== INFORMATION GIVEN ==
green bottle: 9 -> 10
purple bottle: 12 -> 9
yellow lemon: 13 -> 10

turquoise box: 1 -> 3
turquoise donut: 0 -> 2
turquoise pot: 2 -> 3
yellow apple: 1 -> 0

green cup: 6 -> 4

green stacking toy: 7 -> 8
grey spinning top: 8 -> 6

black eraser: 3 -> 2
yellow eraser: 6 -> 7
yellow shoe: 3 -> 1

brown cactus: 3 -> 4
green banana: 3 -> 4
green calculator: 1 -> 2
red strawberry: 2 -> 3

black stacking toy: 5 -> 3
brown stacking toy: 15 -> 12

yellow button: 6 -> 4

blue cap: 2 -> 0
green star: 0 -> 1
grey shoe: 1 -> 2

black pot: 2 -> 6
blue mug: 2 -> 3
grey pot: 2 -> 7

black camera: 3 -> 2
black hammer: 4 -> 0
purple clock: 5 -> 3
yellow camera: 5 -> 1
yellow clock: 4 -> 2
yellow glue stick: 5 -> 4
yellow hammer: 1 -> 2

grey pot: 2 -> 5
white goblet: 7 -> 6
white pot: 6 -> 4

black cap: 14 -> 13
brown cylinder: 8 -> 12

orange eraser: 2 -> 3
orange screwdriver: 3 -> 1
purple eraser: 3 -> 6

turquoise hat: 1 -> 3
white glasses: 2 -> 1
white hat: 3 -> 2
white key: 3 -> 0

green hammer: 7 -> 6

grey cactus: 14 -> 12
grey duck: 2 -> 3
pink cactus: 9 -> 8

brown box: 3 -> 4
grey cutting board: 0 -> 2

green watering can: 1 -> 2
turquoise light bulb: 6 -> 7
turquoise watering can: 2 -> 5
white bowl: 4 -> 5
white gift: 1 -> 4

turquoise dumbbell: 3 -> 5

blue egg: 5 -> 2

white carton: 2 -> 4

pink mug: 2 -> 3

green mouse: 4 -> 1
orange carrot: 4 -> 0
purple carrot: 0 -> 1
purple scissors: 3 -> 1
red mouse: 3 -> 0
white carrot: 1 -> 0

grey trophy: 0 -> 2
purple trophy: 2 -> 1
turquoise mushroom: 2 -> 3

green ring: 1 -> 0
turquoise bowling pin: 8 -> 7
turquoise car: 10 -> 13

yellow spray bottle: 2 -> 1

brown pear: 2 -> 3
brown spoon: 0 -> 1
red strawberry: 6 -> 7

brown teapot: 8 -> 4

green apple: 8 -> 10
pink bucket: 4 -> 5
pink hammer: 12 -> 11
===
### BRIEF
Reproduce all the entries above. Match them exactly.

### REPLY TO THE EXERCISE
green bottle: 9 -> 10
purple bottle: 12 -> 9
yellow lemon: 13 -> 10

turquoise box: 1 -> 3
turquoise donut: 0 -> 2
turquoise pot: 2 -> 3
yellow apple: 1 -> 0

green cup: 6 -> 4

green stacking toy: 7 -> 8
grey spinning top: 8 -> 6

black eraser: 3 -> 2
yellow eraser: 6 -> 7
yellow shoe: 3 -> 1

brown cactus: 3 -> 4
green banana: 3 -> 4
green calculator: 1 -> 2
red strawberry: 2 -> 3

black stacking toy: 5 -> 3
brown stacking toy: 15 -> 12

yellow button: 6 -> 4

blue cap: 2 -> 0
green star: 0 -> 1
grey shoe: 1 -> 2

black pot: 2 -> 6
blue mug: 2 -> 3
grey pot: 2 -> 7

black camera: 3 -> 2
black hammer: 4 -> 0
purple clock: 5 -> 3
yellow camera: 5 -> 1
yellow clock: 4 -> 2
yellow glue stick: 5 -> 4
yellow hammer: 1 -> 2

grey pot: 2 -> 5
white goblet: 7 -> 6
white pot: 6 -> 4

black cap: 14 -> 13
brown cylinder: 8 -> 12

orange eraser: 2 -> 3
orange screwdriver: 3 -> 1
purple eraser: 3 -> 6

turquoise hat: 1 -> 3
white glasses: 2 -> 1
white hat: 3 -> 2
white key: 3 -> 0

green hammer: 7 -> 6

grey cactus: 14 -> 12
grey duck: 2 -> 3
pink cactus: 9 -> 8

brown box: 3 -> 4
grey cutting board: 0 -> 2

green watering can: 1 -> 2
turquoise light bulb: 6 -> 7
turquoise watering can: 2 -> 5
white bowl: 4 -> 5
white gift: 1 -> 4

turquoise dumbbell: 3 -> 5

blue egg: 5 -> 2

white carton: 2 -> 4

pink mug: 2 -> 3

green mouse: 4 -> 1
orange carrot: 4 -> 0
purple carrot: 0 -> 1
purple scissors: 3 -> 1
red mouse: 3 -> 0
white carrot: 1 -> 0

grey trophy: 0 -> 2
purple trophy: 2 -> 1
turquoise mushroom: 2 -> 3

green ring: 1 -> 0
turquoise bowling pin: 8 -> 7
turquoise car: 10 -> 13

yellow spray bottle: 2 -> 1

brown pear: 2 -> 3
brown spoon: 0 -> 1
red strawberry: 6 -> 7

brown teapot: 8 -> 4

green apple: 8 -> 10
pink bucket: 4 -> 5
pink hammer: 12 -> 11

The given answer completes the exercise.